What you are asked to do:
Beneath this sentence is a set of records; write each of them out exactly.

Records for the task Block Start

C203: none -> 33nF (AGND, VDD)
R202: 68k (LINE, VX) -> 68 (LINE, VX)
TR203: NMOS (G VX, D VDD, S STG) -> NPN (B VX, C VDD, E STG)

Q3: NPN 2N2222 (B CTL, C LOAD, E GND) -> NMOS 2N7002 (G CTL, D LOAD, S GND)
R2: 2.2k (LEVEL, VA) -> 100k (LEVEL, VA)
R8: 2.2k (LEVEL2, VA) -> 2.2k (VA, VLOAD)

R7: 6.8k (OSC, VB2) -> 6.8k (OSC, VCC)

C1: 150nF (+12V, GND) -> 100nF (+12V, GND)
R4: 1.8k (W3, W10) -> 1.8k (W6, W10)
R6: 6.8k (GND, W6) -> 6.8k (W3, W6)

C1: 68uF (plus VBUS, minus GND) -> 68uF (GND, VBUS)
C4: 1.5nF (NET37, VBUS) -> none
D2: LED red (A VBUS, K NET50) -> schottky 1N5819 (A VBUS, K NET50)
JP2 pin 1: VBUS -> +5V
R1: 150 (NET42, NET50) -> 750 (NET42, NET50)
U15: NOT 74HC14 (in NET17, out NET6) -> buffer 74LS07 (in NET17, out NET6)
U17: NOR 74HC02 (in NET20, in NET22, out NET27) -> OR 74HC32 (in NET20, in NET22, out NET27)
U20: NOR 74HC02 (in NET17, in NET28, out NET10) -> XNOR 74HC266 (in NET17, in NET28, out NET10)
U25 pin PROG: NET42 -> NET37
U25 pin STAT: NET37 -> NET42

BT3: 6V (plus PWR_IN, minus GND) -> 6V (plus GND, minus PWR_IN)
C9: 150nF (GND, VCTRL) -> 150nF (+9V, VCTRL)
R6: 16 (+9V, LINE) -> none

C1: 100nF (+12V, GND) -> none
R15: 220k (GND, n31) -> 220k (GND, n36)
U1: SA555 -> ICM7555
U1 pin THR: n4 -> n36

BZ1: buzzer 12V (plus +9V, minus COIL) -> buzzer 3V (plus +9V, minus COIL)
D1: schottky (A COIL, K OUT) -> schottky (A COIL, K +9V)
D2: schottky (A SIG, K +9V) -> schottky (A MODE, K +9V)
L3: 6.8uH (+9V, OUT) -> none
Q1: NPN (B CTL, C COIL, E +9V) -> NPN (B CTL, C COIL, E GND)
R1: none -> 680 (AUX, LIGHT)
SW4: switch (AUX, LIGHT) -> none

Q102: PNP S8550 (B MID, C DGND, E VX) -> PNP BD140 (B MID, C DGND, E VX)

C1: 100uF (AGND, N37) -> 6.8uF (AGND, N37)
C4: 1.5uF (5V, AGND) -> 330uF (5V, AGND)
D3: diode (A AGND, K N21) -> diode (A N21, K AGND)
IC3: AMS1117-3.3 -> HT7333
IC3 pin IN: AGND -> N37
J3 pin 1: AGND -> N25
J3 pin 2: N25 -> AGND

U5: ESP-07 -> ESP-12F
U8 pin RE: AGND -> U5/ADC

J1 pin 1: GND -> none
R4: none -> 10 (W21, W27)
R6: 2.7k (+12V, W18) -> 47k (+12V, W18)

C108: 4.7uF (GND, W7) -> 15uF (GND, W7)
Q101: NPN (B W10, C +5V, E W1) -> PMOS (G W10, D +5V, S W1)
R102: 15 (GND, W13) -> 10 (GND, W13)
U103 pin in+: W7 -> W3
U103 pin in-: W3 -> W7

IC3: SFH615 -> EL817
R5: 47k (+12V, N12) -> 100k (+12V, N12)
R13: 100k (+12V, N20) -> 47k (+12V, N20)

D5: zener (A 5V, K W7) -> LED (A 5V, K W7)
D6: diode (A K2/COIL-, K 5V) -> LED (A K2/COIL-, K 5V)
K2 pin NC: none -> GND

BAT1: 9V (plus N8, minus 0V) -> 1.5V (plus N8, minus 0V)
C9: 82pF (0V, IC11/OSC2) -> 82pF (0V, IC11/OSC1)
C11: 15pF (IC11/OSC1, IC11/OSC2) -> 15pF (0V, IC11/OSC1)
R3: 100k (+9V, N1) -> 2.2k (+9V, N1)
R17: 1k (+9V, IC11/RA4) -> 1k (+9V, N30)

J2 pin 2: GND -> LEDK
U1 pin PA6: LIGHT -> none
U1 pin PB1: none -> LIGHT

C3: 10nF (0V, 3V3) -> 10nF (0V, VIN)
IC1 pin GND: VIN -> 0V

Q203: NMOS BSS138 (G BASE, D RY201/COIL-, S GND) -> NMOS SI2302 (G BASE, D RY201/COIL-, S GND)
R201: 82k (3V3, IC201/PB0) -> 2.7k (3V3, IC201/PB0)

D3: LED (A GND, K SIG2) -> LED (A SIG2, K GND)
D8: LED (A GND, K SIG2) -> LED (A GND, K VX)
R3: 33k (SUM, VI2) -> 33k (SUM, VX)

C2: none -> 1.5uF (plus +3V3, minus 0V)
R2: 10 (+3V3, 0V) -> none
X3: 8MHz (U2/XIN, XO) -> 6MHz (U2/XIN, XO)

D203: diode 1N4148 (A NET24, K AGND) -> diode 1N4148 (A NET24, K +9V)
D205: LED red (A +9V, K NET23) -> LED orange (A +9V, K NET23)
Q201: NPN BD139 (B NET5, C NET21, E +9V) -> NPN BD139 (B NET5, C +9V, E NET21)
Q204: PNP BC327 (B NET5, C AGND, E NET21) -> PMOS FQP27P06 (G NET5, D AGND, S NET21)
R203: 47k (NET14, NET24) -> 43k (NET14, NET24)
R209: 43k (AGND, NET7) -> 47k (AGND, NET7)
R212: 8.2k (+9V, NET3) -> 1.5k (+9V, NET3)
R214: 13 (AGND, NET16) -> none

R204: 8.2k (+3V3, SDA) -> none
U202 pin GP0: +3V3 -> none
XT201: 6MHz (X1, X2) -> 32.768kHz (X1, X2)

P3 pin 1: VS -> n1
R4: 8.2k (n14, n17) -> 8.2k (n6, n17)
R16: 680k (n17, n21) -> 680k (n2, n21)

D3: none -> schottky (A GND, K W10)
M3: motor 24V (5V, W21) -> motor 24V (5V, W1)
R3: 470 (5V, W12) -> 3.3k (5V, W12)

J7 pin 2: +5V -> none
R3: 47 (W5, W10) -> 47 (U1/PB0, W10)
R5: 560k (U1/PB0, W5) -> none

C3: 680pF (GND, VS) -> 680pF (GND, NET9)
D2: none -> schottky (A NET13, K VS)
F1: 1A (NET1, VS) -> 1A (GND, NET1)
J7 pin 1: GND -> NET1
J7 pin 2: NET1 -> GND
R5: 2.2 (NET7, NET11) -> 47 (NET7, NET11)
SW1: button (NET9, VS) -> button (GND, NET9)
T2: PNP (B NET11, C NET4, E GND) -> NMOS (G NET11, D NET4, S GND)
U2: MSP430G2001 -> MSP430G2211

Records for the task Block End

Finished exercise:
C203: none -> 33nF (AGND, VDD)
R202: 68k (LINE, VX) -> 68 (LINE, VX)
TR203: NMOS (G VX, D VDD, S STG) -> NPN (B VX, C VDD, E STG)

Q3: NPN 2N2222 (B CTL, C LOAD, E GND) -> NMOS 2N7002 (G CTL, D LOAD, S GND)
R2: 2.2k (LEVEL, VA) -> 100k (LEVEL, VA)
R8: 2.2k (LEVEL2, VA) -> 2.2k (VA, VLOAD)

R7: 6.8k (OSC, VB2) -> 6.8k (OSC, VCC)

C1: 150nF (+12V, GND) -> 100nF (+12V, GND)
R4: 1.8k (W3, W10) -> 1.8k (W6, W10)
R6: 6.8k (GND, W6) -> 6.8k (W3, W6)

C1: 68uF (plus VBUS, minus GND) -> 68uF (GND, VBUS)
C4: 1.5nF (NET37, VBUS) -> none
D2: LED red (A VBUS, K NET50) -> schottky 1N5819 (A VBUS, K NET50)
JP2 pin 1: VBUS -> +5V
R1: 150 (NET42, NET50) -> 750 (NET42, NET50)
U15: NOT 74HC14 (in NET17, out NET6) -> buffer 74LS07 (in NET17, out NET6)
U17: NOR 74HC02 (in NET20, in NET22, out NET27) -> OR 74HC32 (in NET20, in NET22, out NET27)
U20: NOR 74HC02 (in NET17, in NET28, out NET10) -> XNOR 74HC266 (in NET17, in NET28, out NET10)
U25 pin PROG: NET42 -> NET37
U25 pin STAT: NET37 -> NET42

BT3: 6V (plus PWR_IN, minus GND) -> 6V (plus GND, minus PWR_IN)
C9: 150nF (GND, VCTRL) -> 150nF (+9V, VCTRL)
R6: 16 (+9V, LINE) -> none

C1: 100nF (+12V, GND) -> none
R15: 220k (GND, n31) -> 220k (GND, n36)
U1: SA555 -> ICM7555
U1 pin THR: n4 -> n36

BZ1: buzzer 12V (plus +9V, minus COIL) -> buzzer 3V (plus +9V, minus COIL)
D1: schottky (A COIL, K OUT) -> schottky (A COIL, K +9V)
D2: schottky (A SIG, K +9V) -> schottky (A MODE, K +9V)
L3: 6.8uH (+9V, OUT) -> none
Q1: NPN (B CTL, C COIL, E +9V) -> NPN (B CTL, C COIL, E GND)
R1: none -> 680 (AUX, LIGHT)
SW4: switch (AUX, LIGHT) -> none

Q102: PNP S8550 (B MID, C DGND, E VX) -> PNP BD140 (B MID, C DGND, E VX)

C1: 100uF (AGND, N37) -> 6.8uF (AGND, N37)
C4: 1.5uF (5V, AGND) -> 330uF (5V, AGND)
D3: diode (A AGND, K N21) -> diode (A N21, K AGND)
IC3: AMS1117-3.3 -> HT7333
IC3 pin IN: AGND -> N37
J3 pin 1: AGND -> N25
J3 pin 2: N25 -> AGND

U5: ESP-07 -> ESP-12F
U8 pin RE: AGND -> U5/ADC

J1 pin 1: GND -> none
R4: none -> 10 (W21, W27)
R6: 2.7k (+12V, W18) -> 47k (+12V, W18)

C108: 4.7uF (GND, W7) -> 15uF (GND, W7)
Q101: NPN (B W10, C +5V, E W1) -> PMOS (G W10, D +5V, S W1)
R102: 15 (GND, W13) -> 10 (GND, W13)
U103 pin in+: W7 -> W3
U103 pin in-: W3 -> W7

IC3: SFH615 -> EL817
R5: 47k (+12V, N12) -> 100k (+12V, N12)
R13: 100k (+12V, N20) -> 47k (+12V, N20)

D5: zener (A 5V, K W7) -> LED (A 5V, K W7)
D6: diode (A K2/COIL-, K 5V) -> LED (A K2/COIL-, K 5V)
K2 pin NC: none -> GND

BAT1: 9V (plus N8, minus 0V) -> 1.5V (plus N8, minus 0V)
C9: 82pF (0V, IC11/OSC2) -> 82pF (0V, IC11/OSC1)
C11: 15pF (IC11/OSC1, IC11/OSC2) -> 15pF (0V, IC11/OSC1)
R3: 100k (+9V, N1) -> 2.2k (+9V, N1)
R17: 1k (+9V, IC11/RA4) -> 1k (+9V, N30)

J2 pin 2: GND -> LEDK
U1 pin PA6: LIGHT -> none
U1 pin PB1: none -> LIGHT

C3: 10nF (0V, 3V3) -> 10nF (0V, VIN)
IC1 pin GND: VIN -> 0V

Q203: NMOS BSS138 (G BASE, D RY201/COIL-, S GND) -> NMOS SI2302 (G BASE, D RY201/COIL-, S GND)
R201: 82k (3V3, IC201/PB0) -> 2.7k (3V3, IC201/PB0)

D3: LED (A GND, K SIG2) -> LED (A SIG2, K GND)
D8: LED (A GND, K SIG2) -> LED (A GND, K VX)
R3: 33k (SUM, VI2) -> 33k (SUM, VX)

C2: none -> 1.5uF (plus +3V3, minus 0V)
R2: 10 (+3V3, 0V) -> none
X3: 8MHz (U2/XIN, XO) -> 6MHz (U2/XIN, XO)

D203: diode 1N4148 (A NET24, K AGND) -> diode 1N4148 (A NET24, K +9V)
D205: LED red (A +9V, K NET23) -> LED orange (A +9V, K NET23)
Q201: NPN BD139 (B NET5, C NET21, E +9V) -> NPN BD139 (B NET5, C +9V, E NET21)
Q204: PNP BC327 (B NET5, C AGND, E NET21) -> PMOS FQP27P06 (G NET5, D AGND, S NET21)
R203: 47k (NET14, NET24) -> 43k (NET14, NET24)
R209: 43k (AGND, NET7) -> 47k (AGND, NET7)
R212: 8.2k (+9V, NET3) -> 1.5k (+9V, NET3)
R214: 13 (AGND, NET16) -> none

R204: 8.2k (+3V3, SDA) -> none
U202 pin GP0: +3V3 -> none
XT201: 6MHz (X1, X2) -> 32.768kHz (X1, X2)

P3 pin 1: VS -> n1
R4: 8.2k (n14, n17) -> 8.2k (n6, n17)
R16: 680k (n17, n21) -> 680k (n2, n21)

D3: none -> schottky (A GND, K W10)
M3: motor 24V (5V, W21) -> motor 24V (5V, W1)
R3: 470 (5V, W12) -> 3.3k (5V, W12)

J7 pin 2: +5V -> none
R3: 47 (W5, W10) -> 47 (U1/PB0, W10)
R5: 560k (U1/PB0, W5) -> none

C3: 680pF (GND, VS) -> 680pF (GND, NET9)
D2: none -> schottky (A NET13, K VS)
F1: 1A (NET1, VS) -> 1A (GND, NET1)
J7 pin 1: GND -> NET1
J7 pin 2: NET1 -> GND
R5: 2.2 (NET7, NET11) -> 47 (NET7, NET11)
SW1: button (NET9, VS) -> button (GND, NET9)
T2: PNP (B NET11, C NET4, E GND) -> NMOS (G NET11, D NET4, S GND)
U2: MSP430G2001 -> MSP430G2211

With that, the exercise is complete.